WHAT YOU ARE ASKED TO DO: All lines from the one containing "[szary] 543 408" down to the one containing "- kapelusz [niebieski] 472 386", both ends included, are to be given again exactly; omit the rest of the listing below.

-------------------------

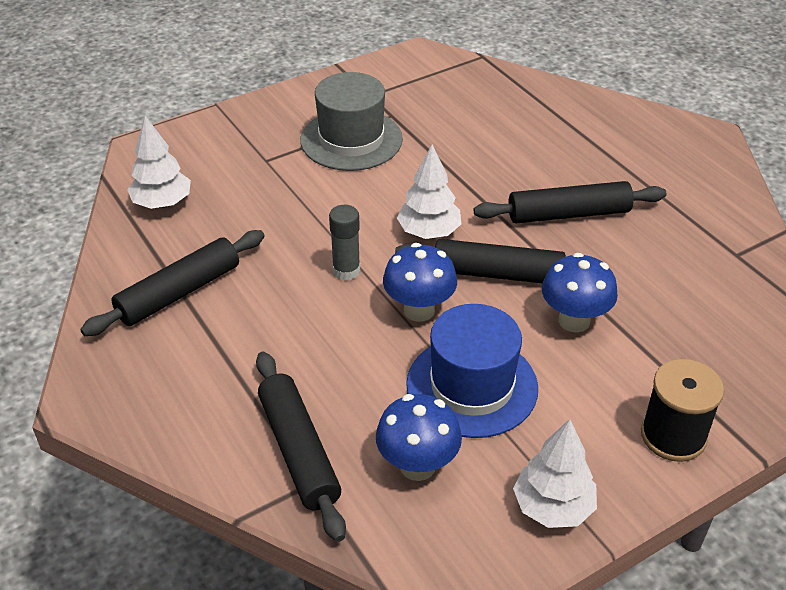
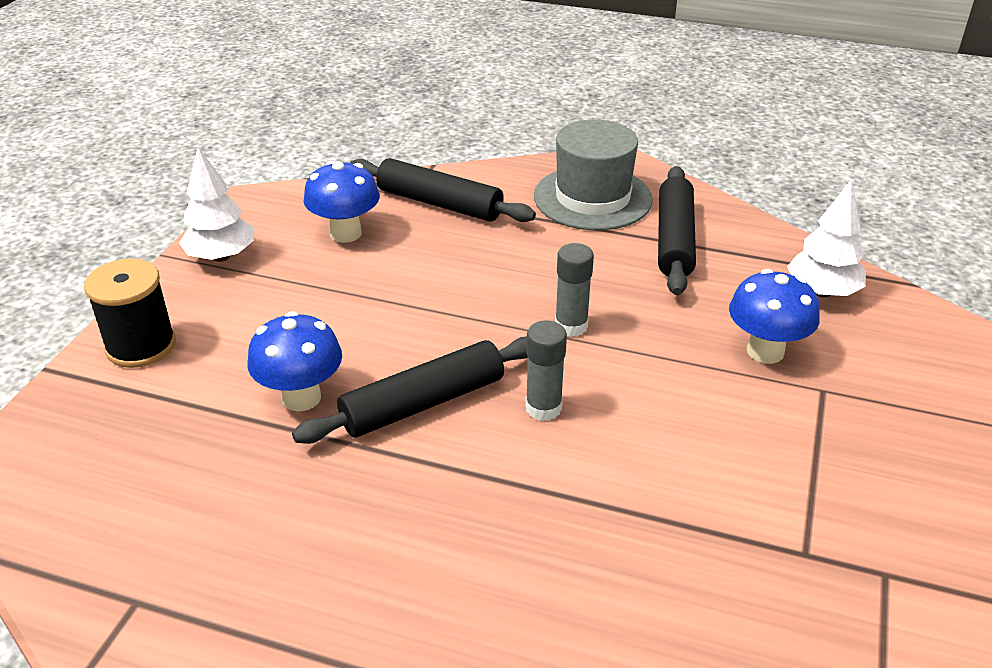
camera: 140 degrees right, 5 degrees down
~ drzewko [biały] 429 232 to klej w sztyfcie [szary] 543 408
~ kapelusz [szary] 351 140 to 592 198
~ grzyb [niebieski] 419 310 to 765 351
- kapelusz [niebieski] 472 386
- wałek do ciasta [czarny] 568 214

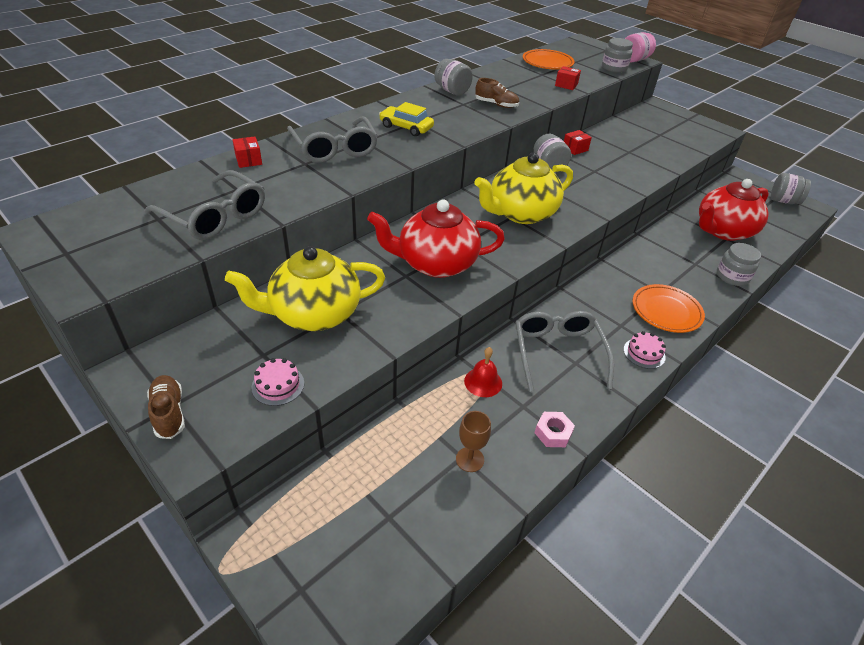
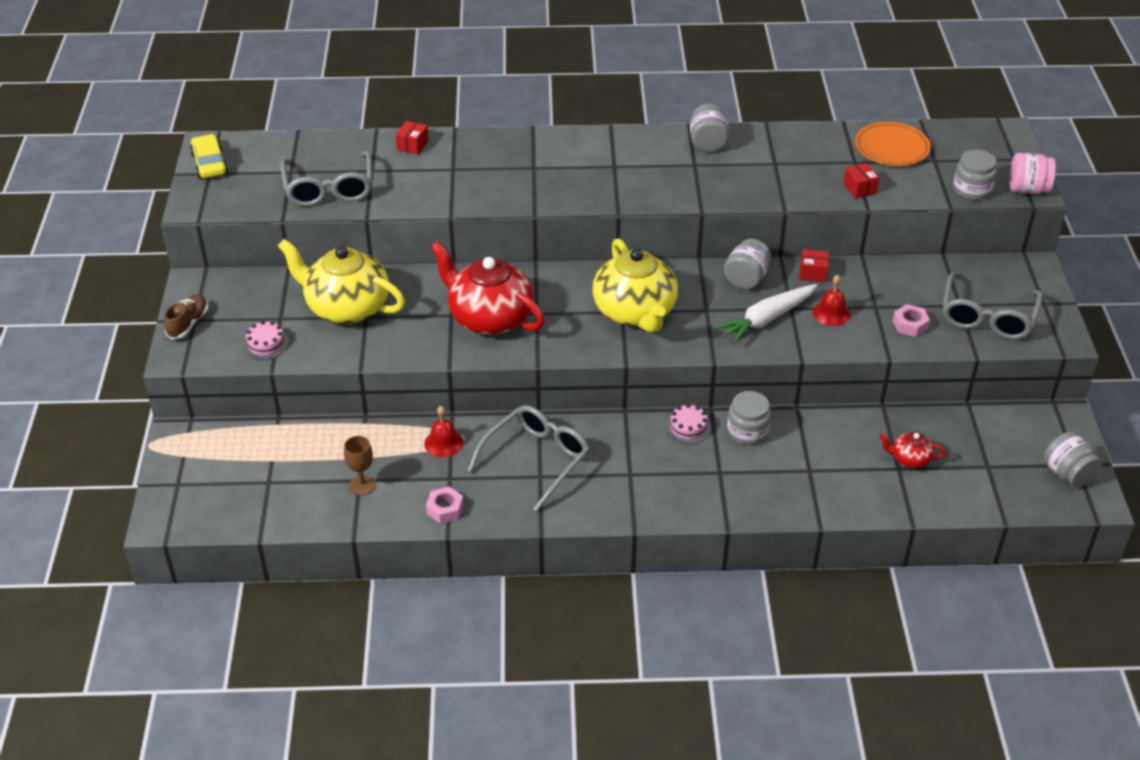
camera: 45 degrees right, 0 degrees up
~ samochód [żółty] 406 127 to 209 164
~ imbryk [żółty] 520 213 = 635 313 120 degrees counterclockwise
~ tort [różowy] 644 353 to 688 427
+ marchewka [biały] 766 320
~ słoik [szary] 732 276 to 747 432
+ dzwonek [czerwony] 831 313
~ imbryk [czerwony] 723 231 = 909 459 x0.45
+ nakrętka [różowy] 910 325
~ okulary [szary] 334 149 to 987 317
- but [brązowy] 496 104
- talerz [pomarańczowy] 666 311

-------------------------

RESPONSE:
~ drzewko [biały] 429 232 to klej w sztyfcie [szary] 543 408
~ kapelusz [szary] 351 140 to 592 198
~ grzyb [niebieski] 419 310 to 765 351
- kapelusz [niebieski] 472 386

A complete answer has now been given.